== TO DO ==
Nothing but the images is to be left out of your exact copy of the entries.

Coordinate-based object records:
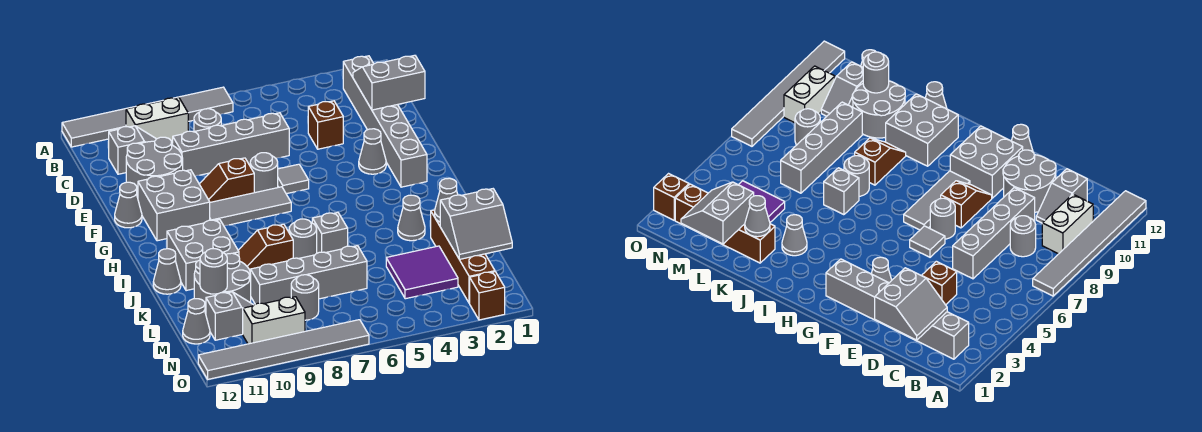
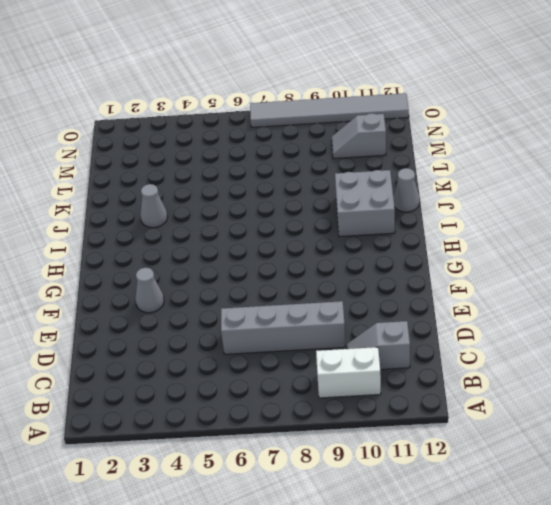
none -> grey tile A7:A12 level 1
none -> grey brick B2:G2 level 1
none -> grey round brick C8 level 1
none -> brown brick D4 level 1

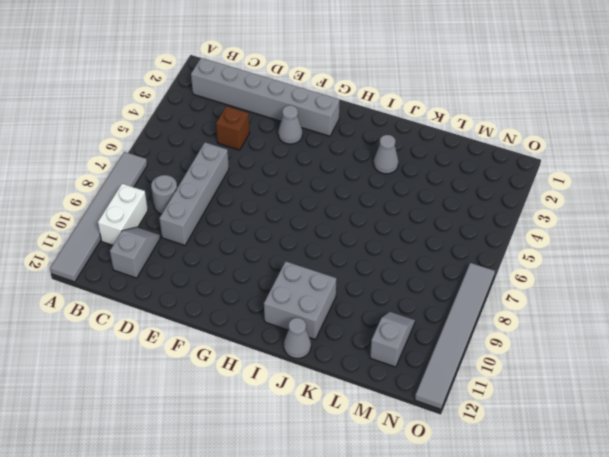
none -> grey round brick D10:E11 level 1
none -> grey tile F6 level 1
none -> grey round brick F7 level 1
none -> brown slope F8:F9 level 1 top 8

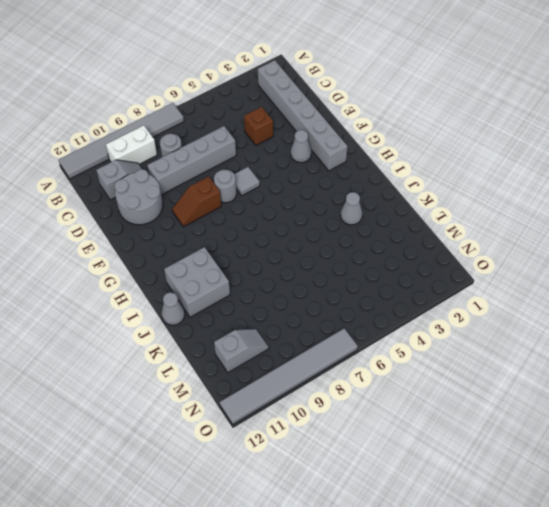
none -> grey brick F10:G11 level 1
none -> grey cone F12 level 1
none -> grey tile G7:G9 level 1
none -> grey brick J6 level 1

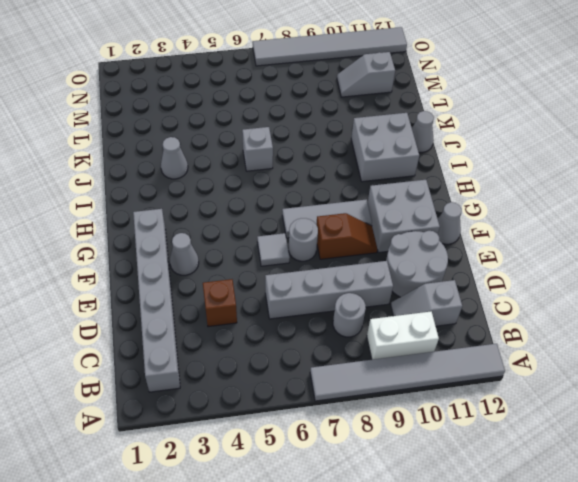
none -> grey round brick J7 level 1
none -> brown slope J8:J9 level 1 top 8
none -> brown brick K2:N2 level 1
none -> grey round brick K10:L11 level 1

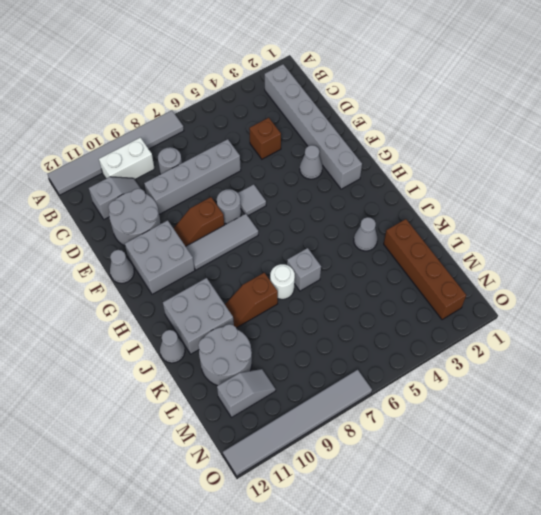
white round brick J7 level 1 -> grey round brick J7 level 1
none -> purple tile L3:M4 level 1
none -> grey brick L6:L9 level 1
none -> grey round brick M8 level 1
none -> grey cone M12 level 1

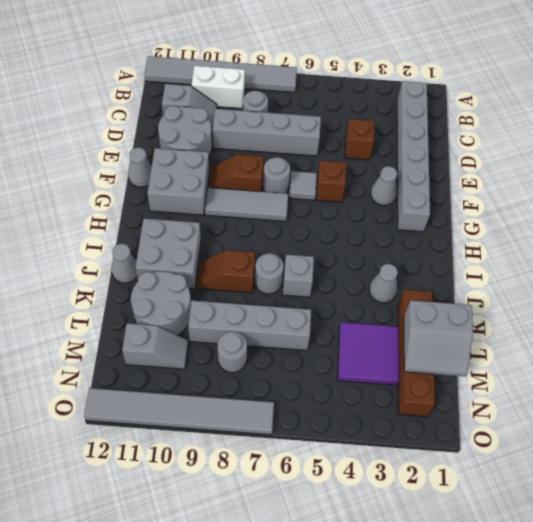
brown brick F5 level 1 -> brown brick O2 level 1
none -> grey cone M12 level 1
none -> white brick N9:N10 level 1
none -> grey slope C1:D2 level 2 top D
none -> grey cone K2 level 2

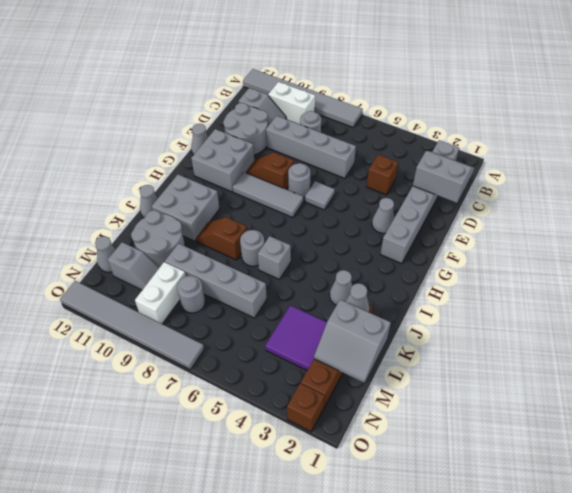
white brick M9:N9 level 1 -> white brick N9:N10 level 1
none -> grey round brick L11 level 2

== WRITTEN ANSWER ==
none -> grey tile A7:A12 level 1
none -> grey brick B2:G2 level 1
none -> grey round brick C8 level 1
none -> brown brick D4 level 1

none -> grey round brick D10:E11 level 1
none -> grey tile F6 level 1
none -> grey round brick F7 level 1
none -> brown slope F8:F9 level 1 top 8

none -> grey brick F10:G11 level 1
none -> grey cone F12 level 1
none -> grey tile G7:G9 level 1
none -> grey brick J6 level 1

none -> grey round brick J7 level 1
none -> brown slope J8:J9 level 1 top 8
none -> brown brick K2:N2 level 1
none -> grey round brick K10:L11 level 1

white round brick J7 level 1 -> grey round brick J7 level 1
none -> purple tile L3:M4 level 1
none -> grey brick L6:L9 level 1
none -> grey round brick M8 level 1
none -> grey cone M12 level 1

brown brick F5 level 1 -> brown brick O2 level 1
none -> grey cone M12 level 1
none -> white brick N9:N10 level 1
none -> grey slope C1:D2 level 2 top D
none -> grey cone K2 level 2

white brick M9:N9 level 1 -> white brick N9:N10 level 1
none -> grey round brick L11 level 2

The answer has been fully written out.